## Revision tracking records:
=== Section Start ===

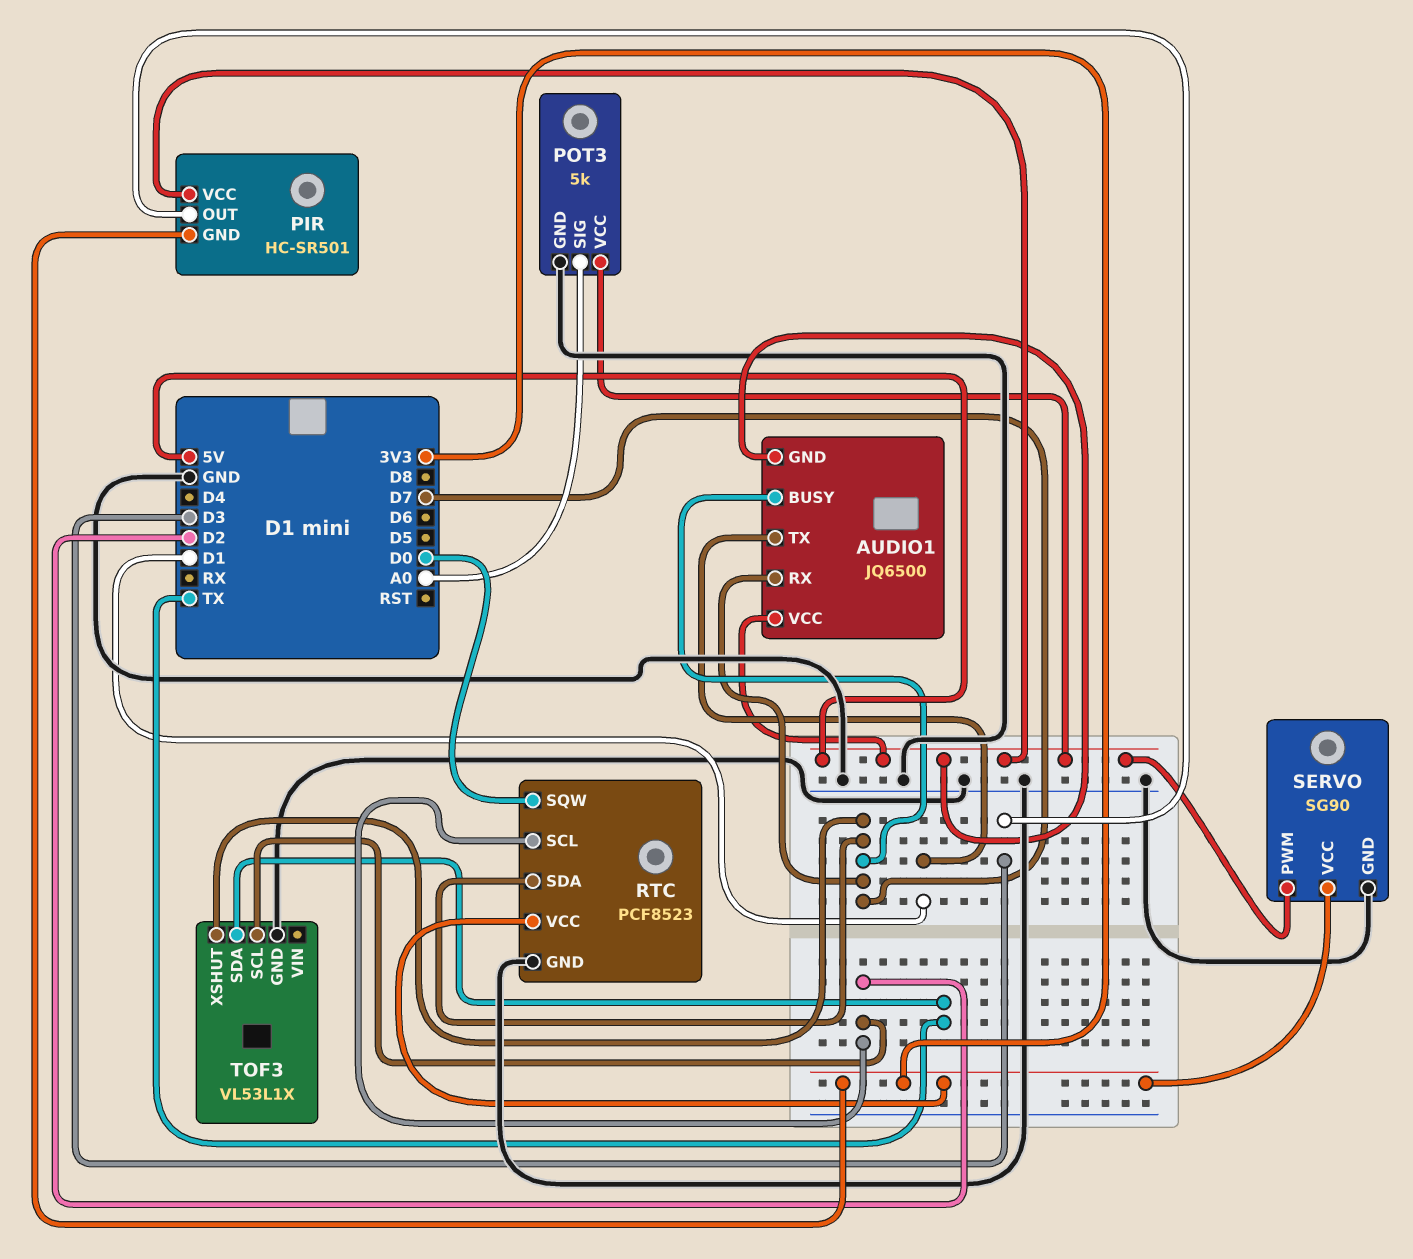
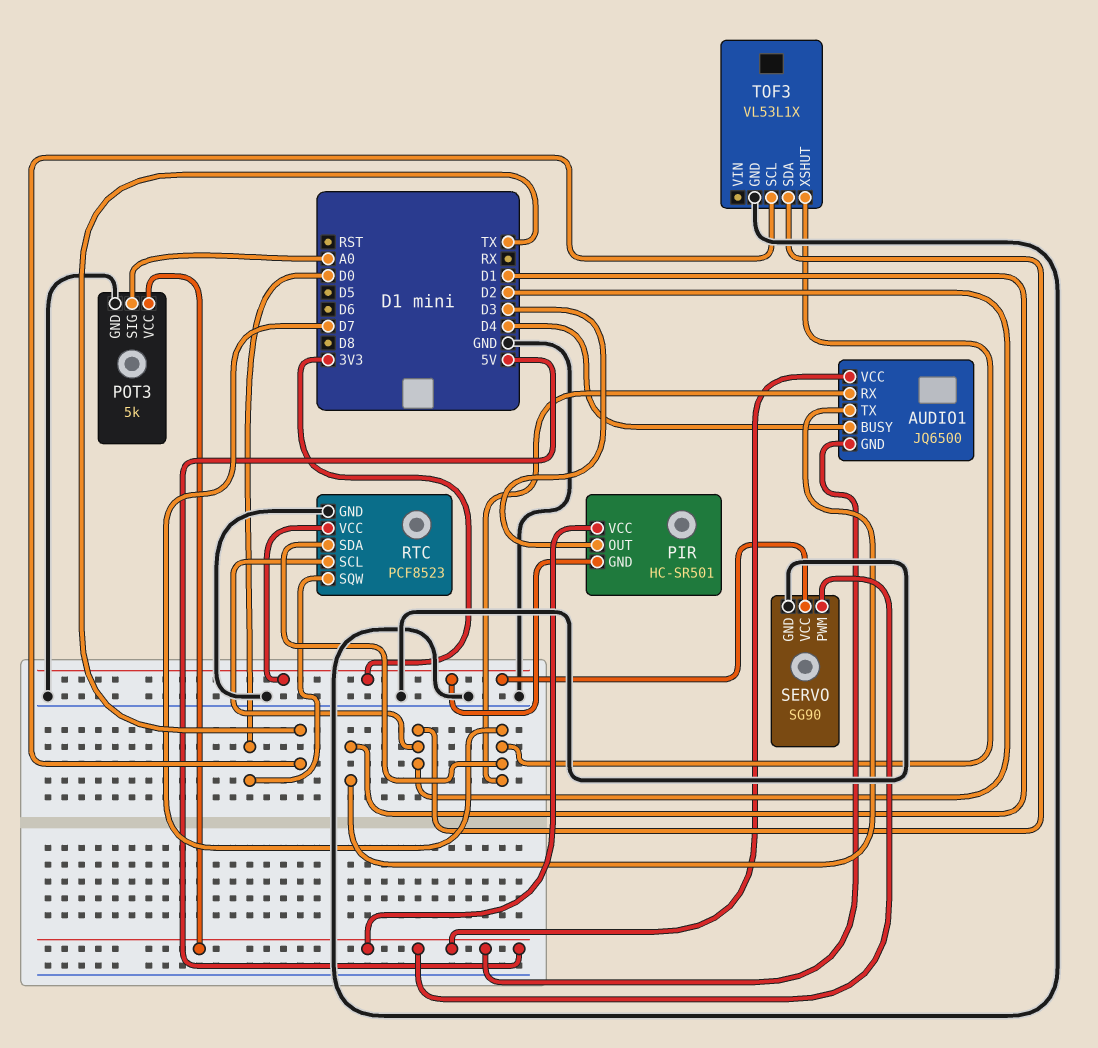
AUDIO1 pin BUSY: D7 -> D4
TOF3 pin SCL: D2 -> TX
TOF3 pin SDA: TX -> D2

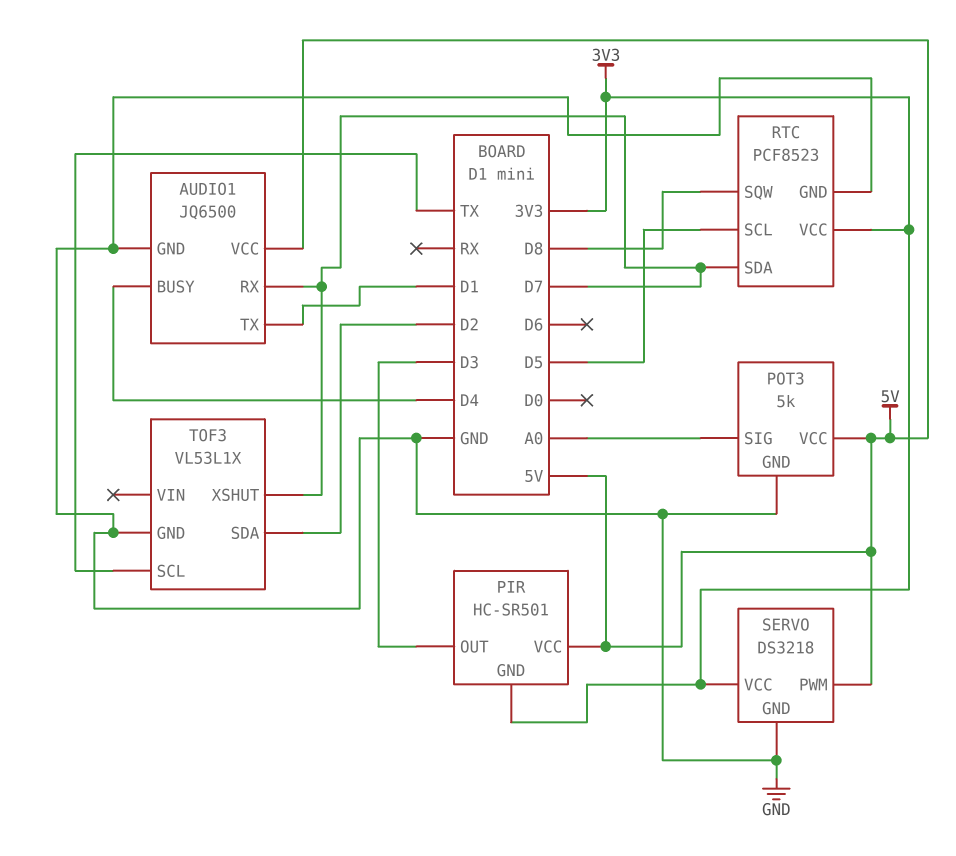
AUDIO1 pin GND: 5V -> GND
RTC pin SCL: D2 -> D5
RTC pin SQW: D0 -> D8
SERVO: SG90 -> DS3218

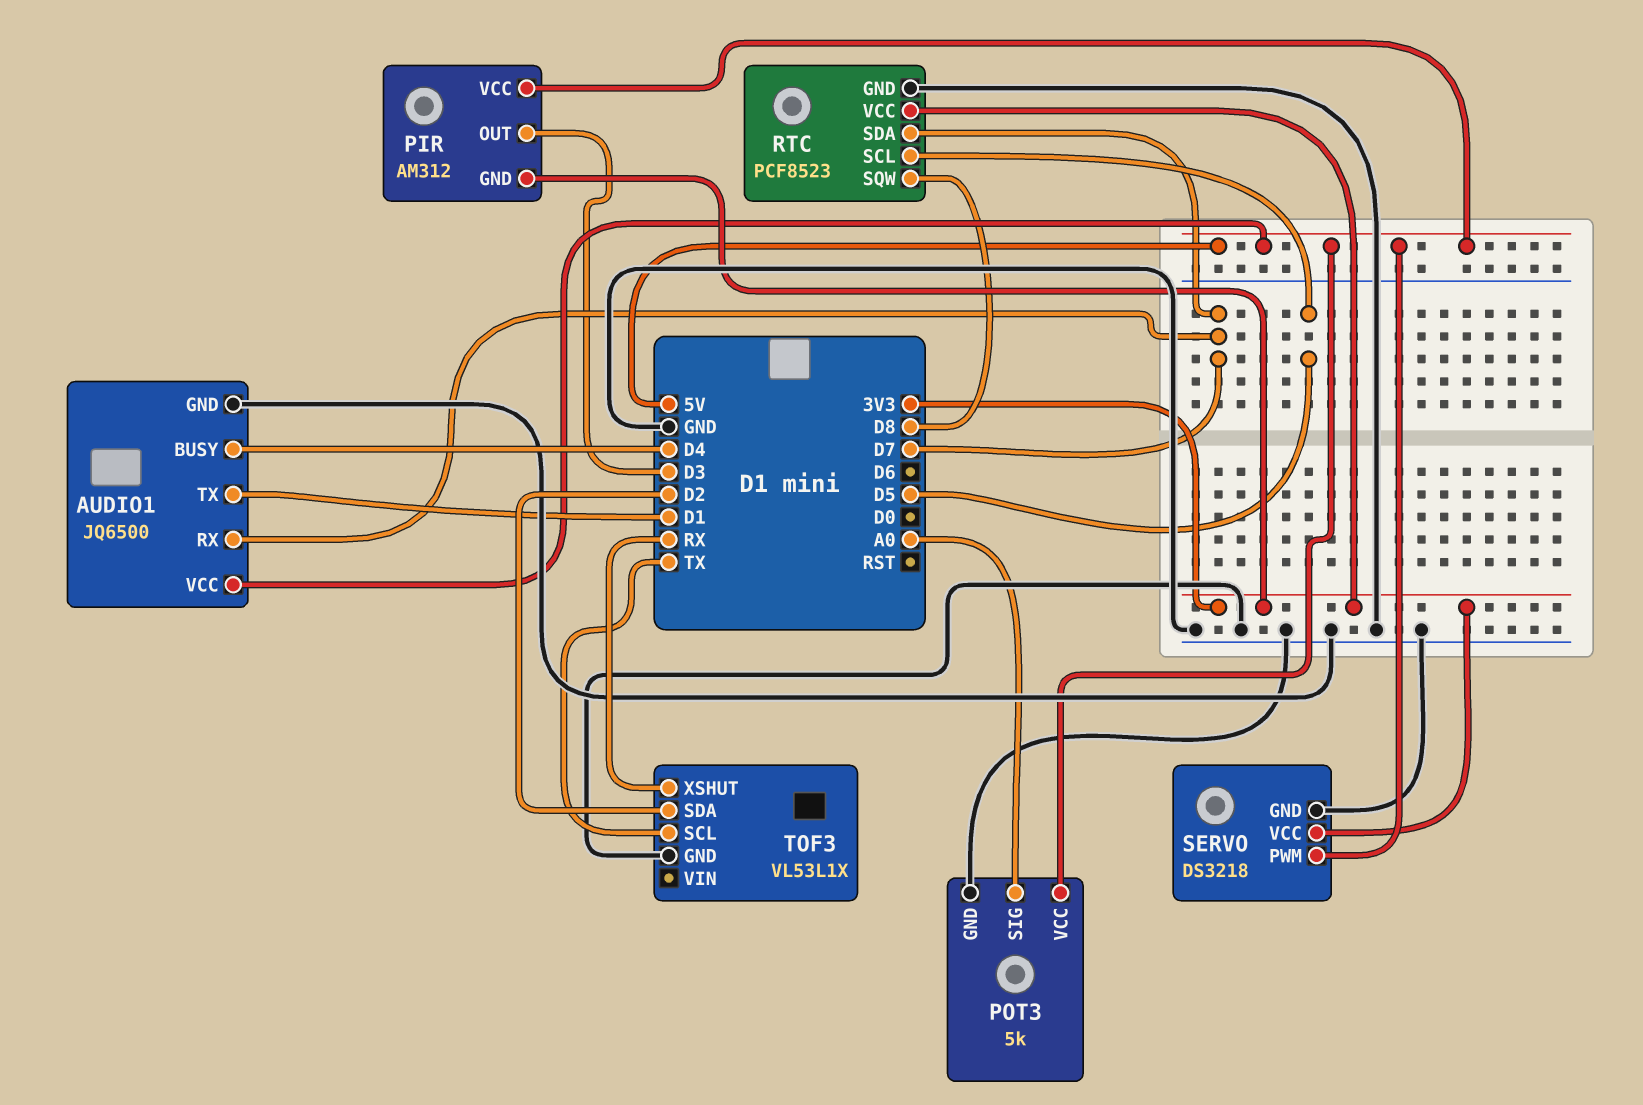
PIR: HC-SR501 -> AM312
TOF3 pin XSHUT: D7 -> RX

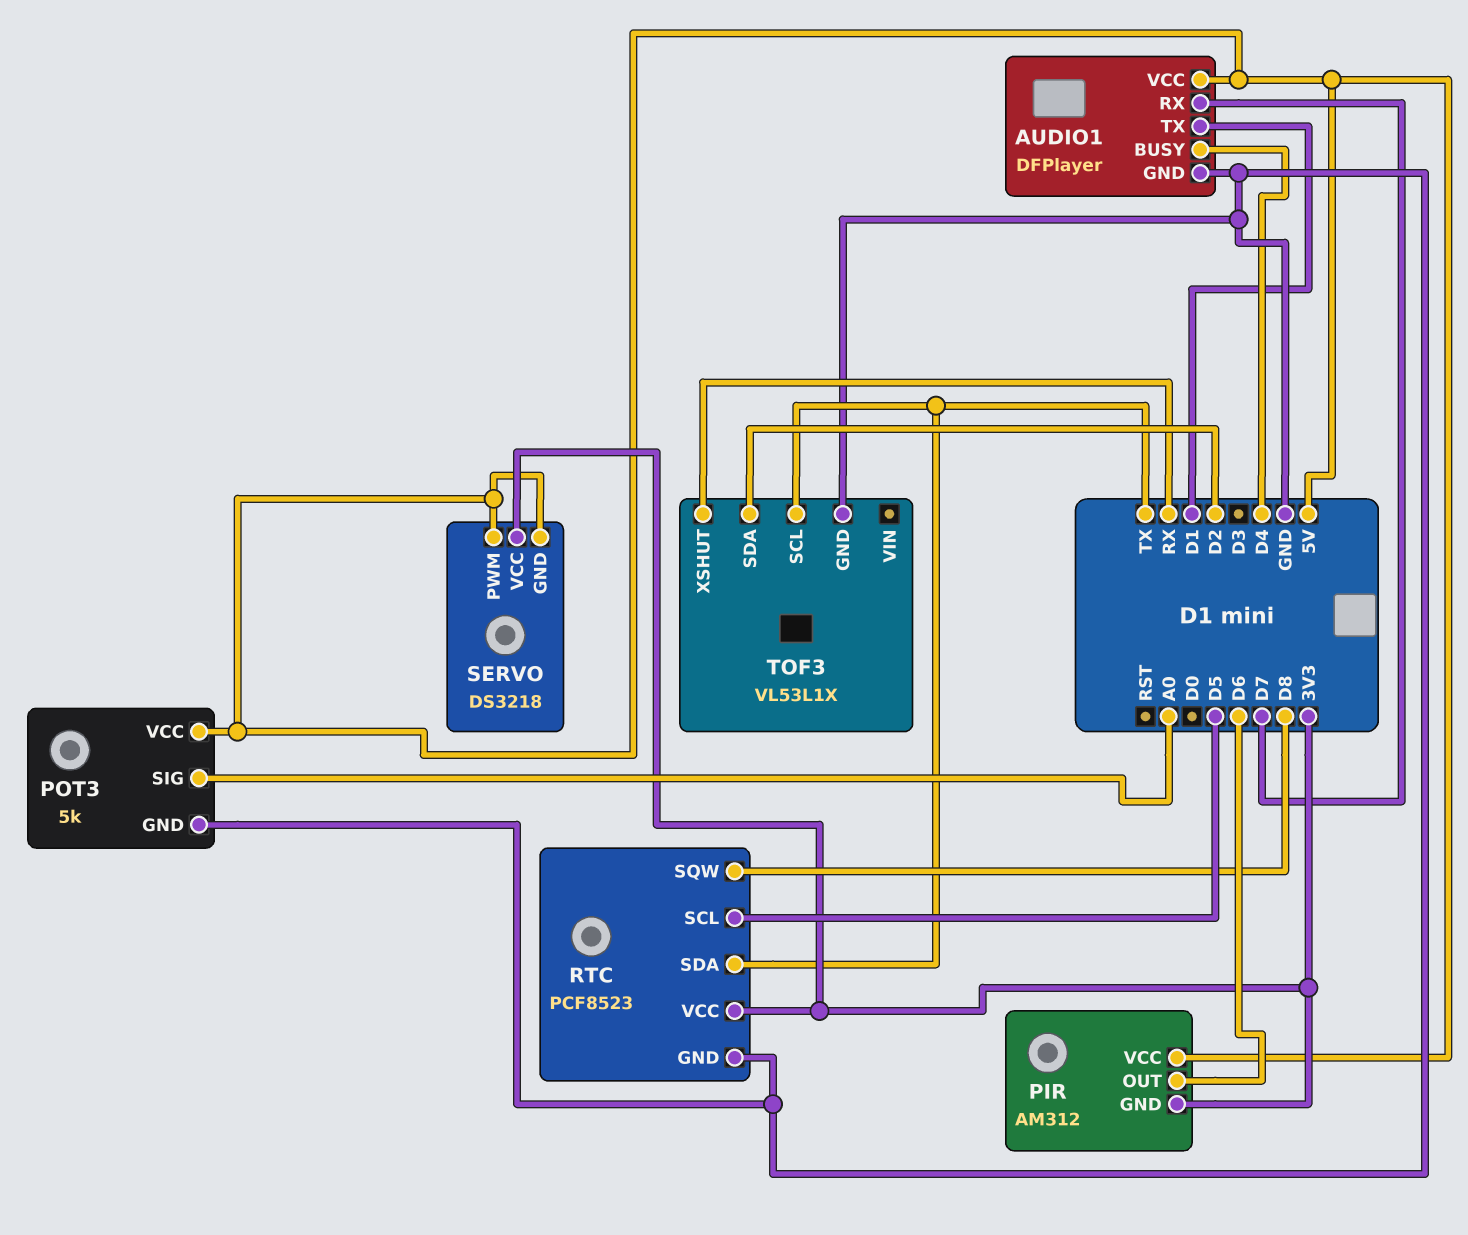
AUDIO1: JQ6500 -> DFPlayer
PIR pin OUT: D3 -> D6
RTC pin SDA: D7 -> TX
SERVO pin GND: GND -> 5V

=== Section End ===

## PROMPT:
Give back exactly the lines from the one containing "TOF3 pin XSHUT: D7 -> RX" to the final line of the entries, both included, and no picture.

## RESPONSE FOR THIS EXERCISE:
TOF3 pin XSHUT: D7 -> RX

AUDIO1: JQ6500 -> DFPlayer
PIR pin OUT: D3 -> D6
RTC pin SDA: D7 -> TX
SERVO pin GND: GND -> 5V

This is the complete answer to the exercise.